## Provided information
- - -
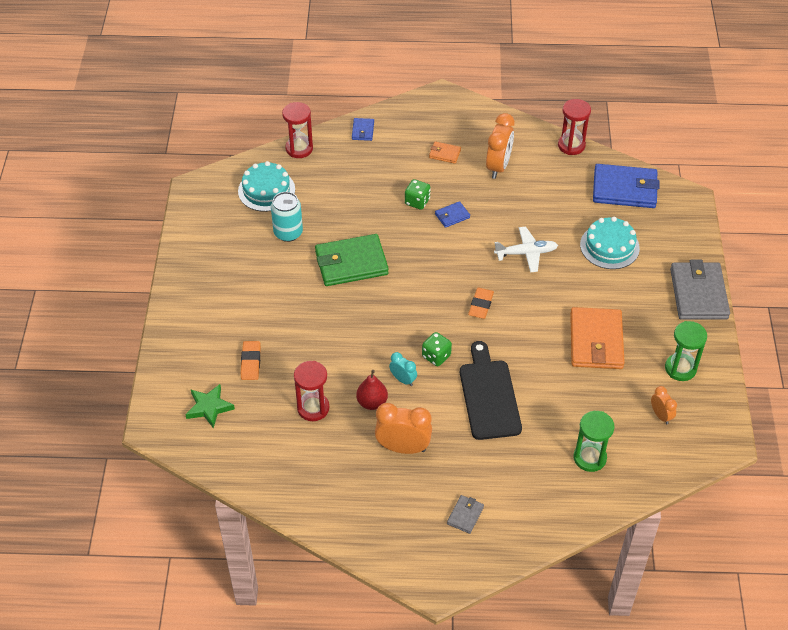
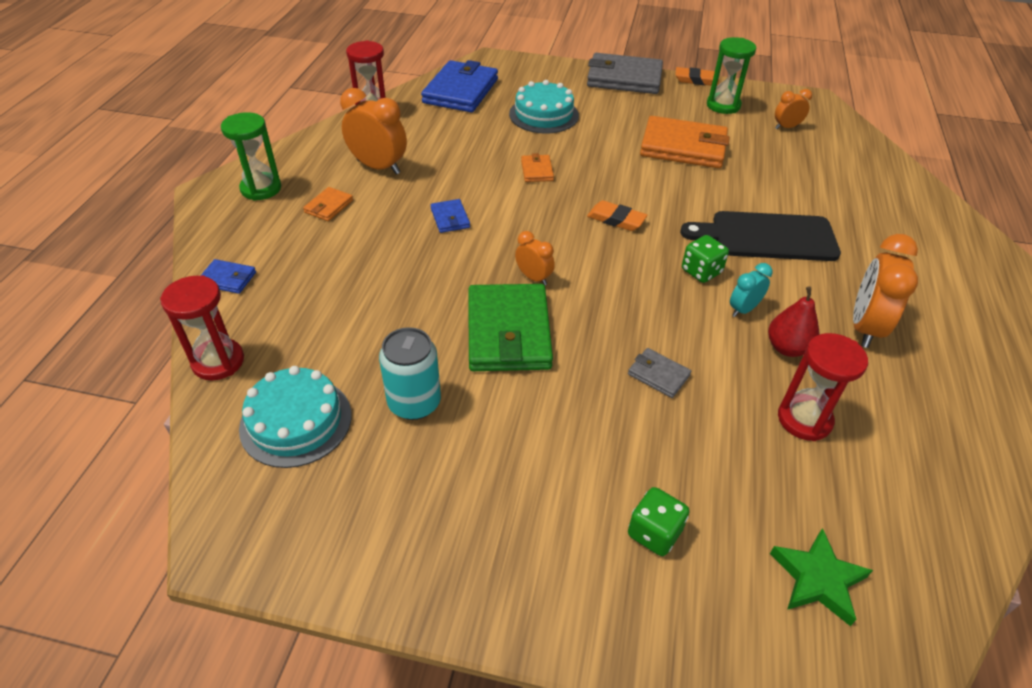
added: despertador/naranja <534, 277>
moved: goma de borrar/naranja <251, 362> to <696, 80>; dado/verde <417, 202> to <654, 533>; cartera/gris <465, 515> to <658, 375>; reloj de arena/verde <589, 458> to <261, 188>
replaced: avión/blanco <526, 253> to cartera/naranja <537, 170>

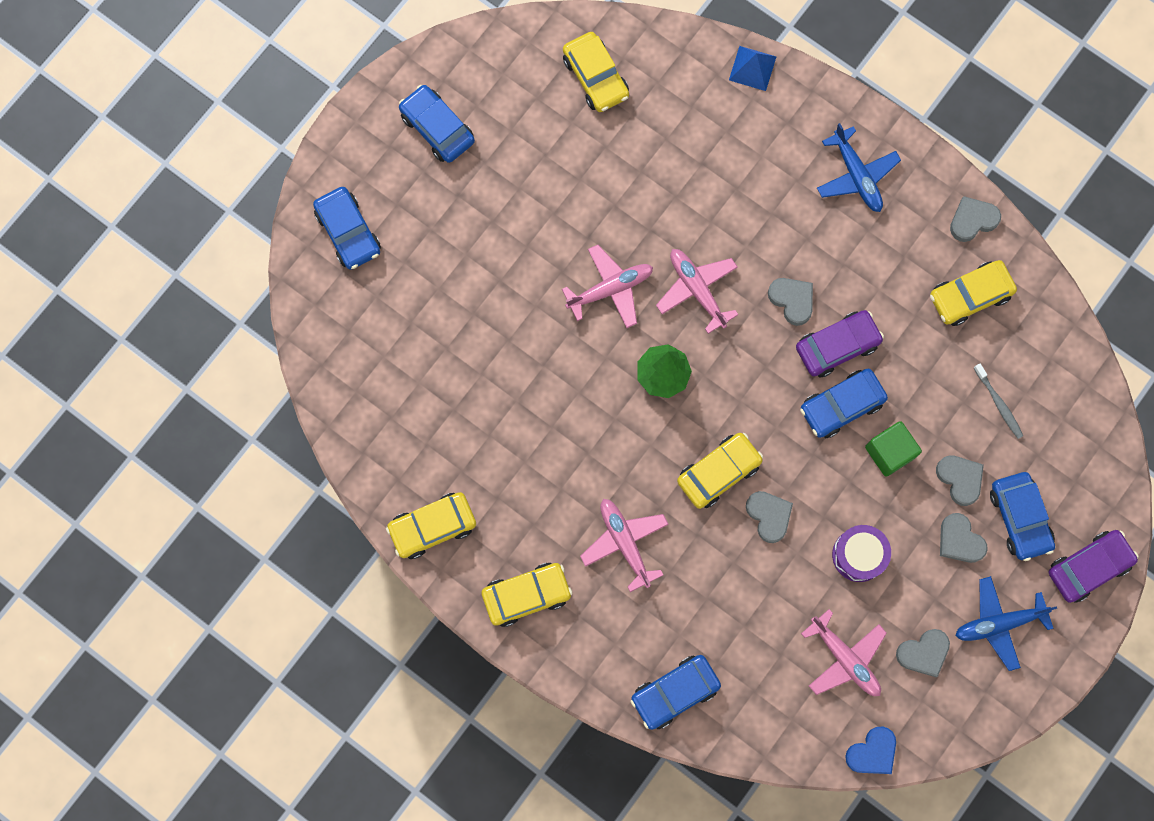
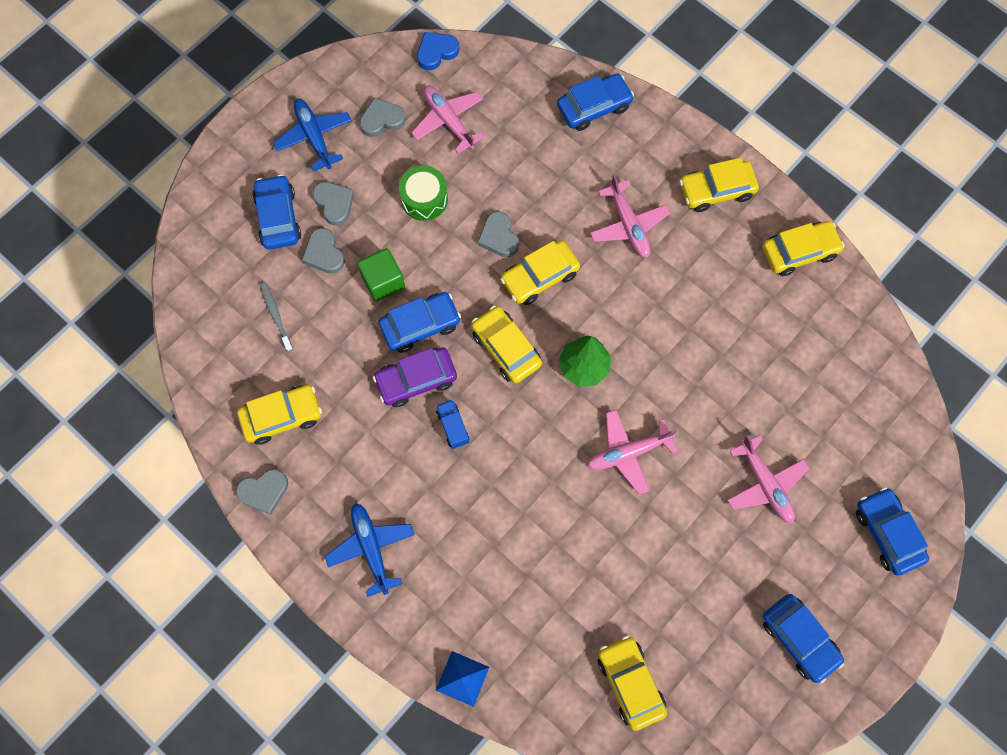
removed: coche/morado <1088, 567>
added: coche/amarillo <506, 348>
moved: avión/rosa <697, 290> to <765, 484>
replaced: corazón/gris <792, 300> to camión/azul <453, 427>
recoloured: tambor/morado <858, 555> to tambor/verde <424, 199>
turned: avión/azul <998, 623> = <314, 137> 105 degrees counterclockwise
- - -
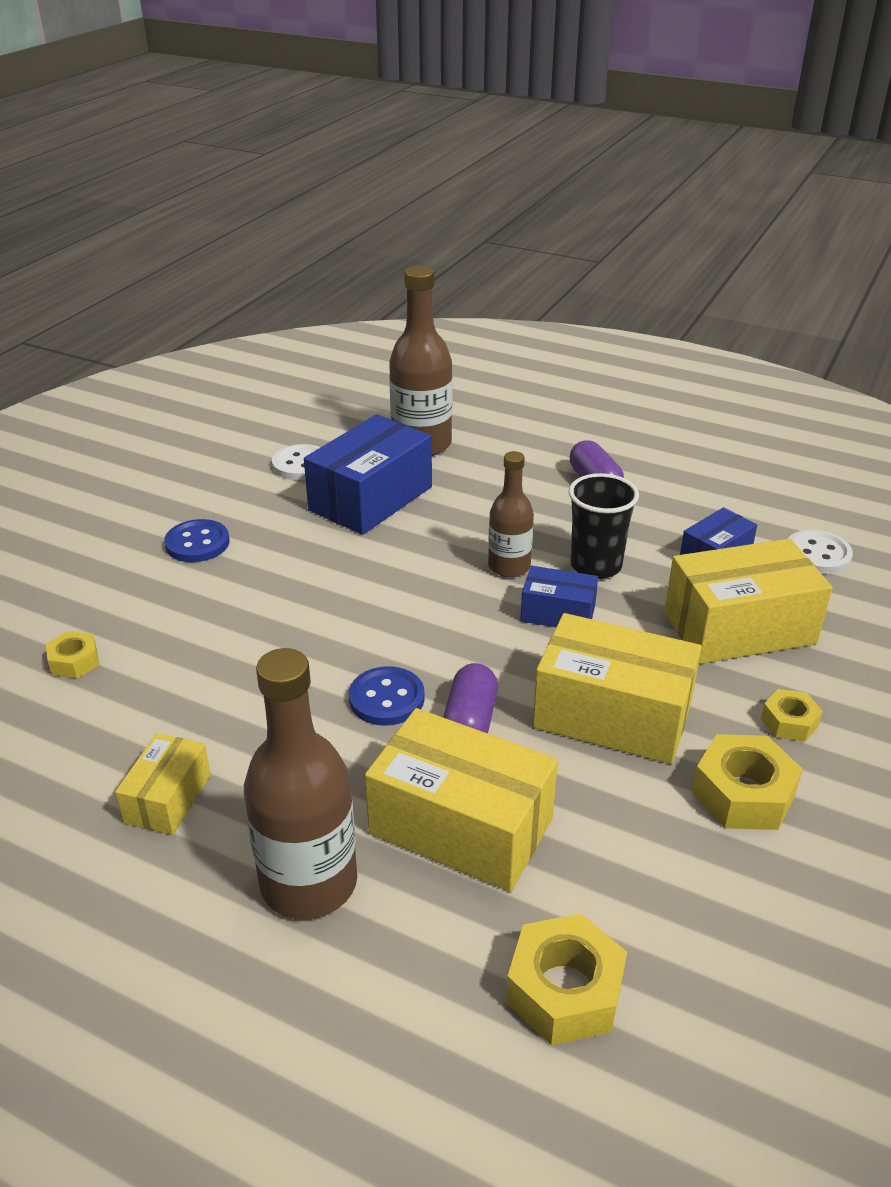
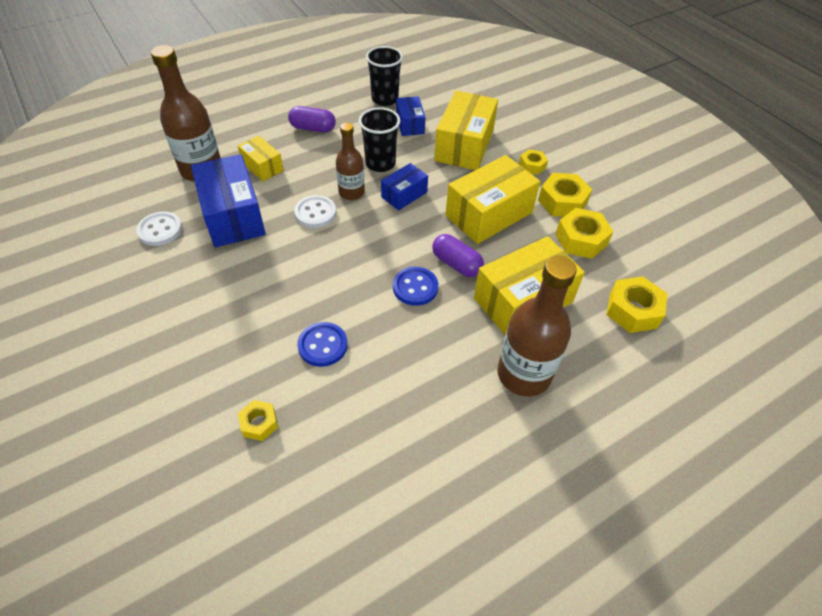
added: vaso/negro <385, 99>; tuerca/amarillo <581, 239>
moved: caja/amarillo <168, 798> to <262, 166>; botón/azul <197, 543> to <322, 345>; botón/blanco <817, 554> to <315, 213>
- - -
Above are the entries. Quote exactly the lines from the one bearing "replaced: corazón/gris <792, 300>" through the one bearing "turned: avión/azul <998, 623>".

replaced: corazón/gris <792, 300> to camión/azul <453, 427>
recoloured: tambor/morado <858, 555> to tambor/verde <424, 199>
turned: avión/azul <998, 623> = <314, 137> 105 degrees counterclockwise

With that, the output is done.